Pick each line that has "degrees" out of the records.

--

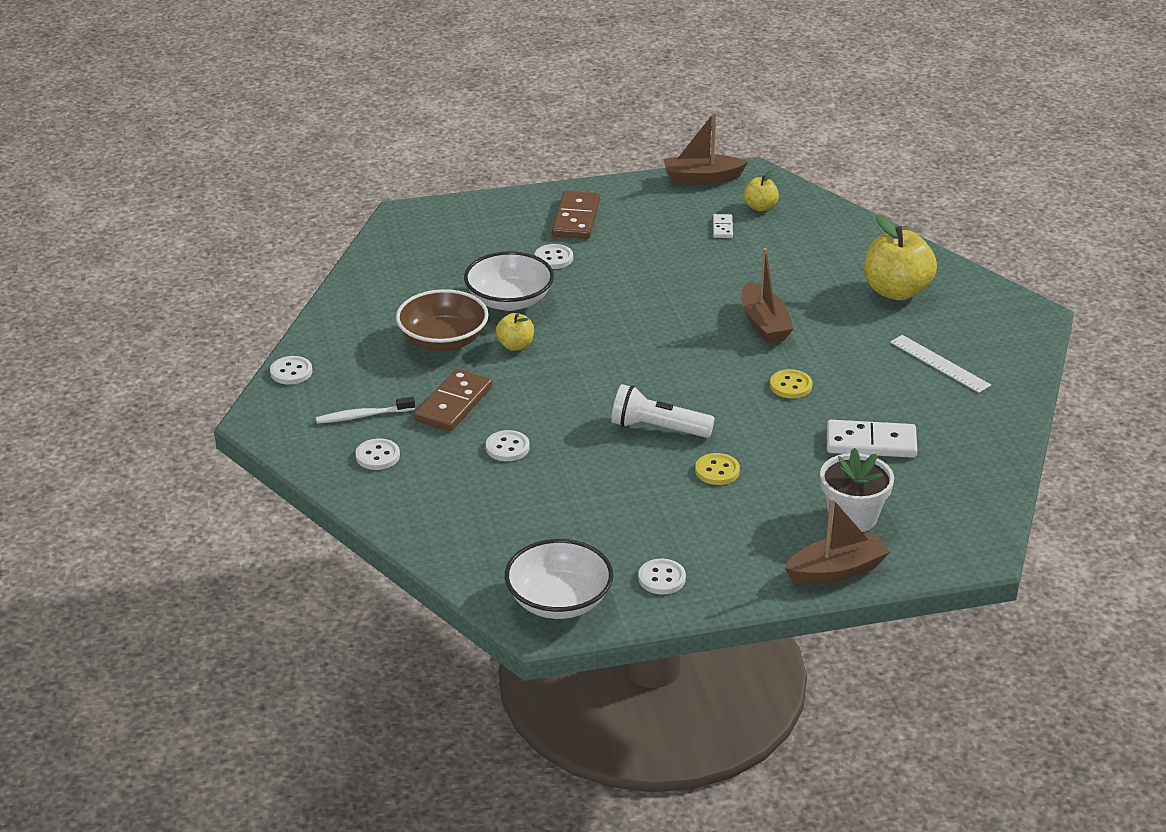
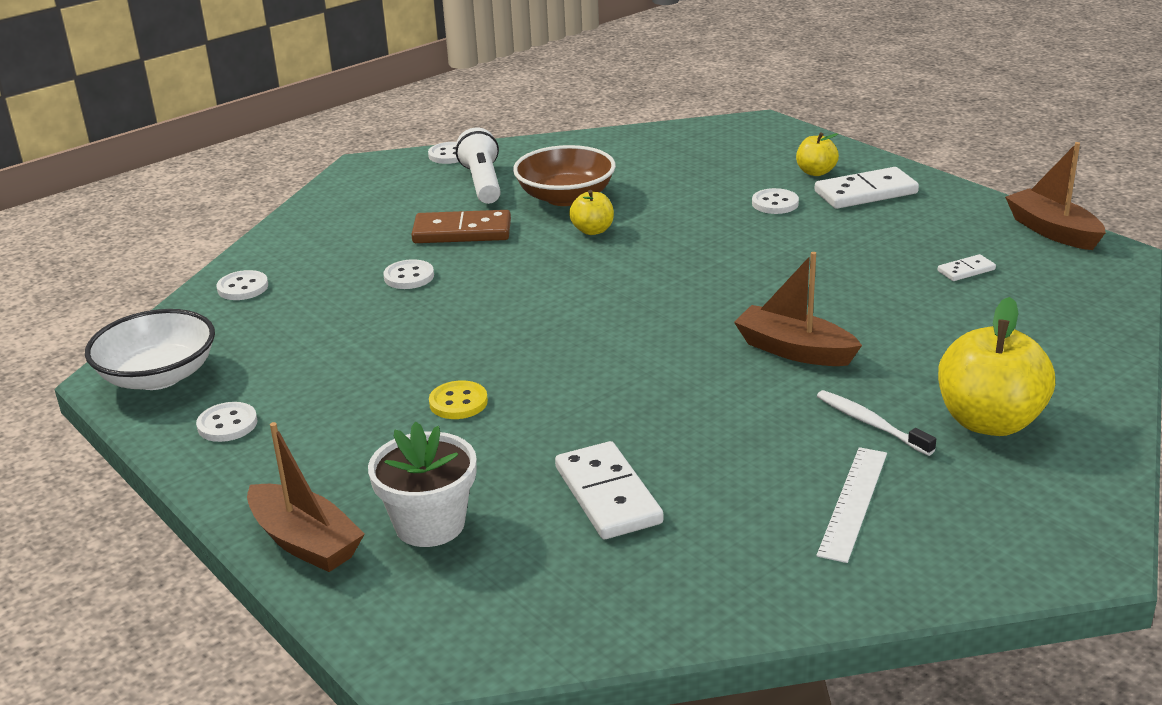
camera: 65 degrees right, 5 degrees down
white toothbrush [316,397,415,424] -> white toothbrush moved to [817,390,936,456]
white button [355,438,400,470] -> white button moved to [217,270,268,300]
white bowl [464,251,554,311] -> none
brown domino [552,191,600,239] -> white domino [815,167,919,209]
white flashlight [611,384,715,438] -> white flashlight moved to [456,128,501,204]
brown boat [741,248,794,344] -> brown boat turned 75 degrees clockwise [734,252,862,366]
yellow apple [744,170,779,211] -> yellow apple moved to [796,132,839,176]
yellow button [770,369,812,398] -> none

--

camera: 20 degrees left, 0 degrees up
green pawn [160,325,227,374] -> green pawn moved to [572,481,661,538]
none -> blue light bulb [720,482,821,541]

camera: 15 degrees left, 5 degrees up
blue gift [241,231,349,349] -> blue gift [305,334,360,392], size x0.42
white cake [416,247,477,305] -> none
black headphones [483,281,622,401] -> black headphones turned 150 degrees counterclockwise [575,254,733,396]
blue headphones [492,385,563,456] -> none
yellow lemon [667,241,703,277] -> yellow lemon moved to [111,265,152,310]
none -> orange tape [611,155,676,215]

--

● WRITTEN REPLY
camera: 65 degrees right, 5 degrees down
brown boat [741,248,794,344] -> brown boat turned 75 degrees clockwise [734,252,862,366]
camera: 20 degrees left, 0 degrees up
camera: 15 degrees left, 5 degrees up
black headphones [483,281,622,401] -> black headphones turned 150 degrees counterclockwise [575,254,733,396]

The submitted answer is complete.